Exercise: Output the data word for word, dropping every image.

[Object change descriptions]

☆ ☆ ☆

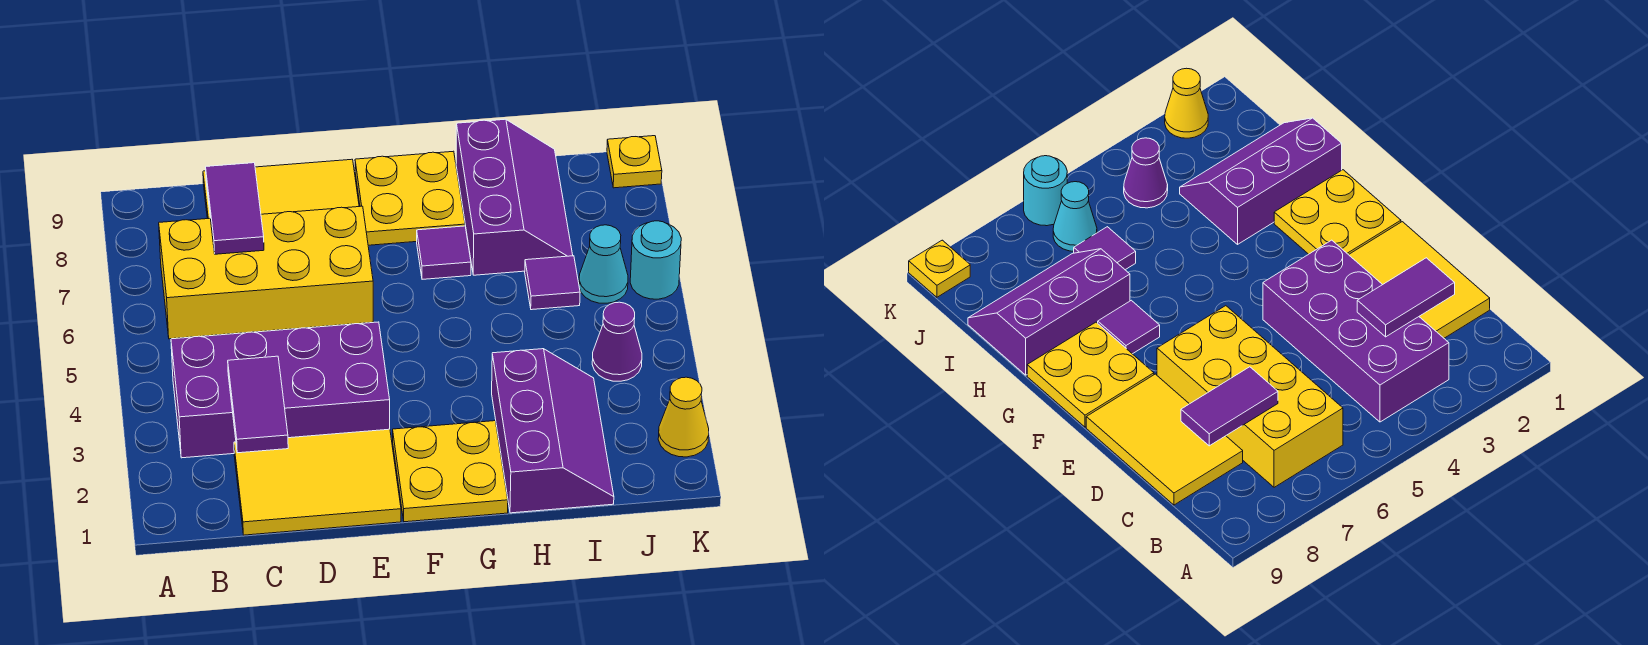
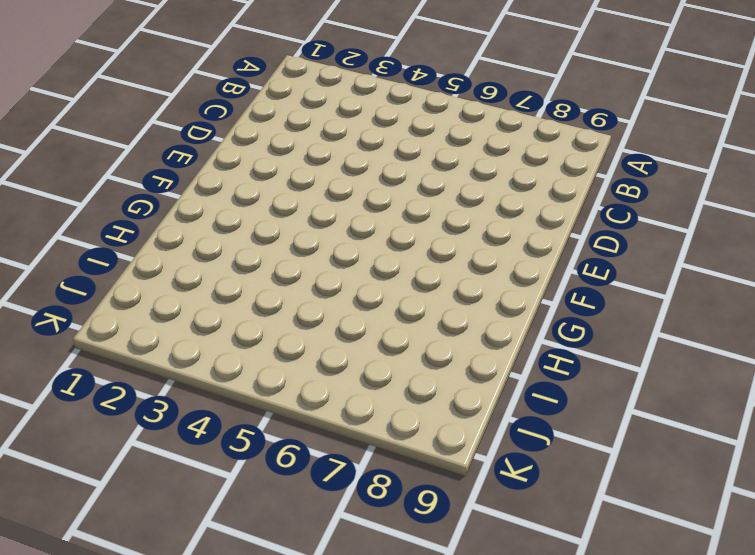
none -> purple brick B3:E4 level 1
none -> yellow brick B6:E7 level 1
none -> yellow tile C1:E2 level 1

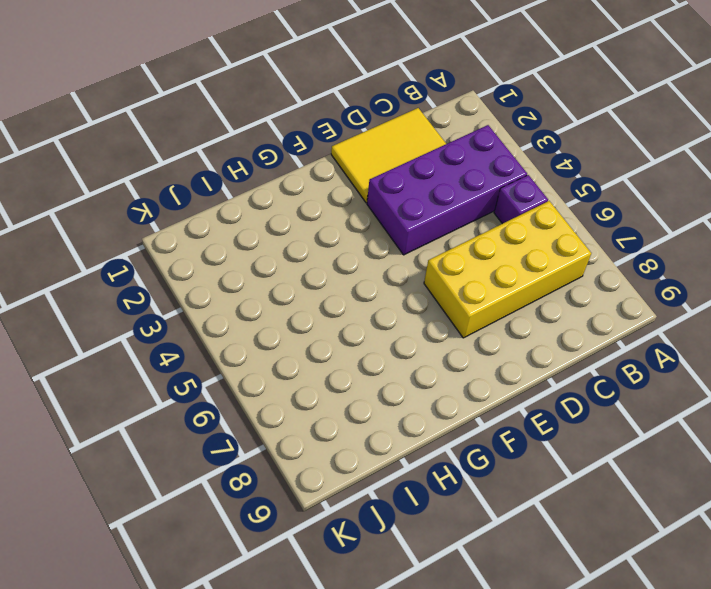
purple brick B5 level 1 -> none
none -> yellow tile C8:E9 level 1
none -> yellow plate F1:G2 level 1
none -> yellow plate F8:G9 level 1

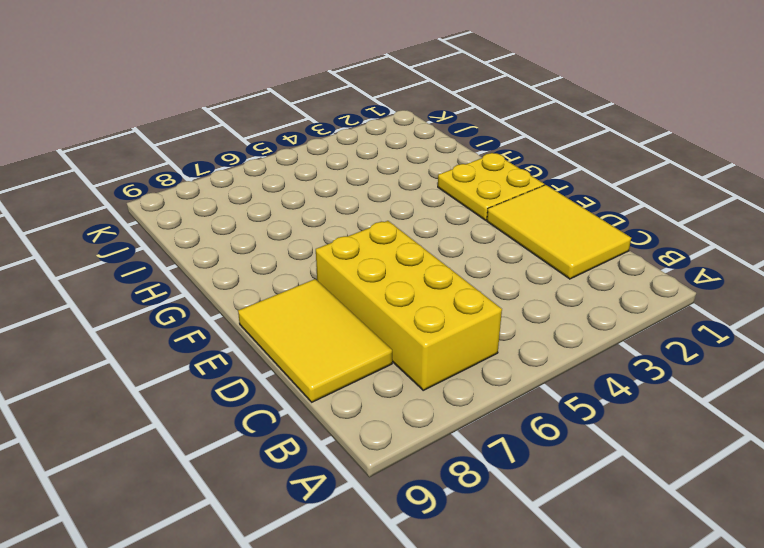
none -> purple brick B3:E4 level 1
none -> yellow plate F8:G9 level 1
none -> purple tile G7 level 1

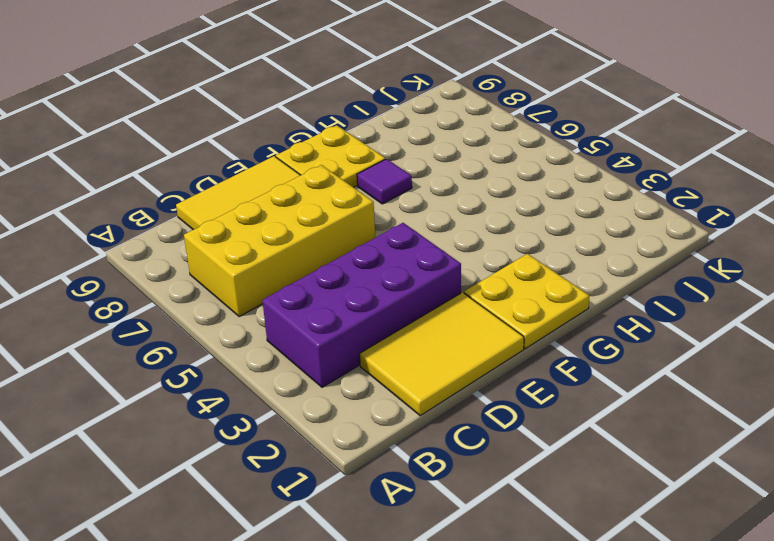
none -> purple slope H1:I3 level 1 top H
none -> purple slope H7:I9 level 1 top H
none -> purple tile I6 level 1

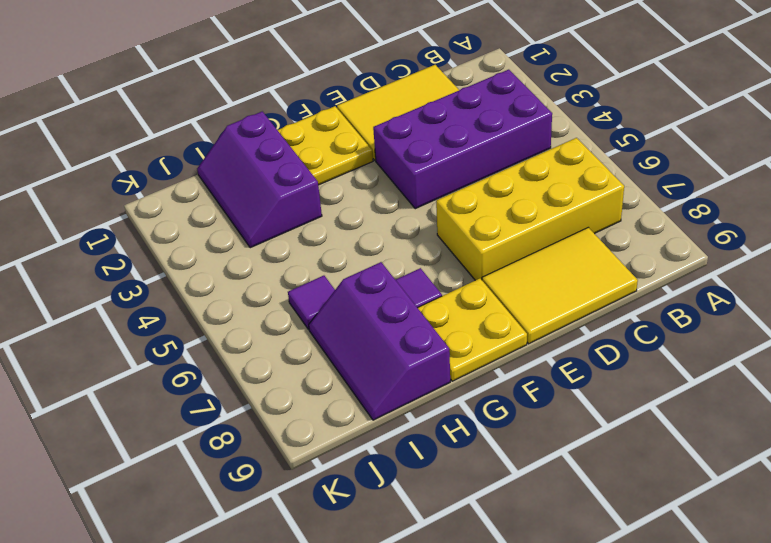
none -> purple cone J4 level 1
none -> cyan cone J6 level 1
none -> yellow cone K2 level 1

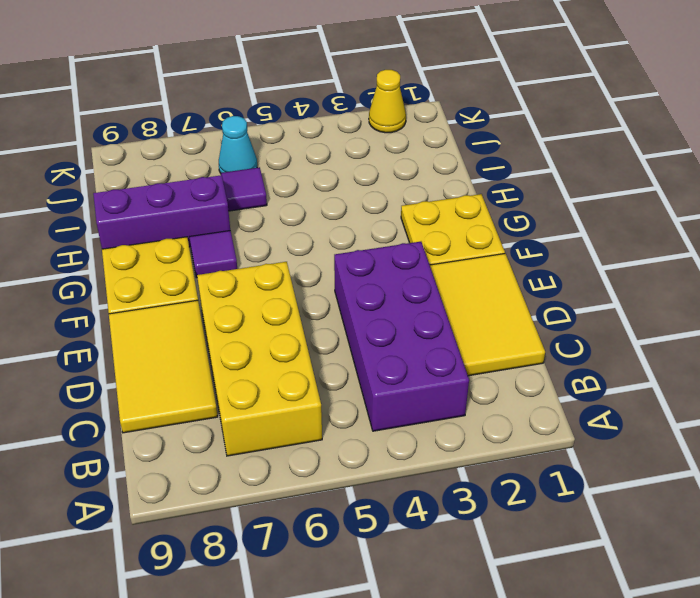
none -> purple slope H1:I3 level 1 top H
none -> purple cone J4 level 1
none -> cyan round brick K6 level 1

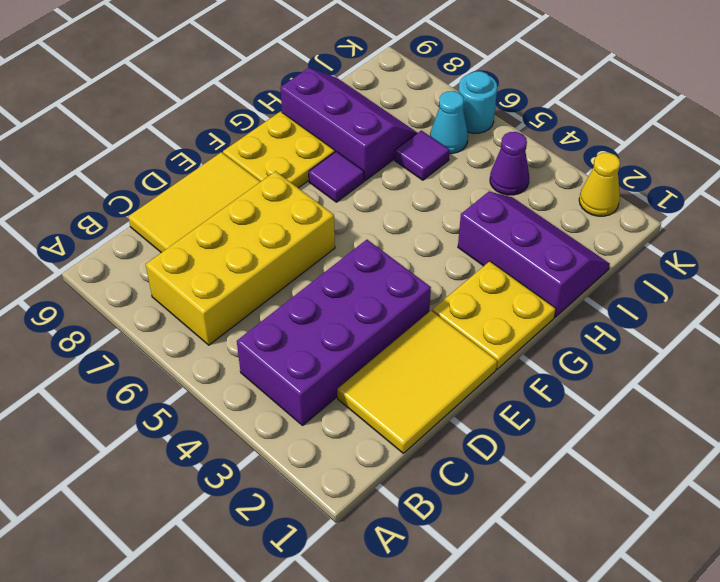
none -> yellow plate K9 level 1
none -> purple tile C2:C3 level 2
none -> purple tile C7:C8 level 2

☆ ☆ ☆

Answer:
none -> purple brick B3:E4 level 1
none -> yellow brick B6:E7 level 1
none -> yellow tile C1:E2 level 1

purple brick B5 level 1 -> none
none -> yellow tile C8:E9 level 1
none -> yellow plate F1:G2 level 1
none -> yellow plate F8:G9 level 1

none -> purple brick B3:E4 level 1
none -> yellow plate F8:G9 level 1
none -> purple tile G7 level 1

none -> purple slope H1:I3 level 1 top H
none -> purple slope H7:I9 level 1 top H
none -> purple tile I6 level 1

none -> purple cone J4 level 1
none -> cyan cone J6 level 1
none -> yellow cone K2 level 1

none -> purple slope H1:I3 level 1 top H
none -> purple cone J4 level 1
none -> cyan round brick K6 level 1

none -> yellow plate K9 level 1
none -> purple tile C2:C3 level 2
none -> purple tile C7:C8 level 2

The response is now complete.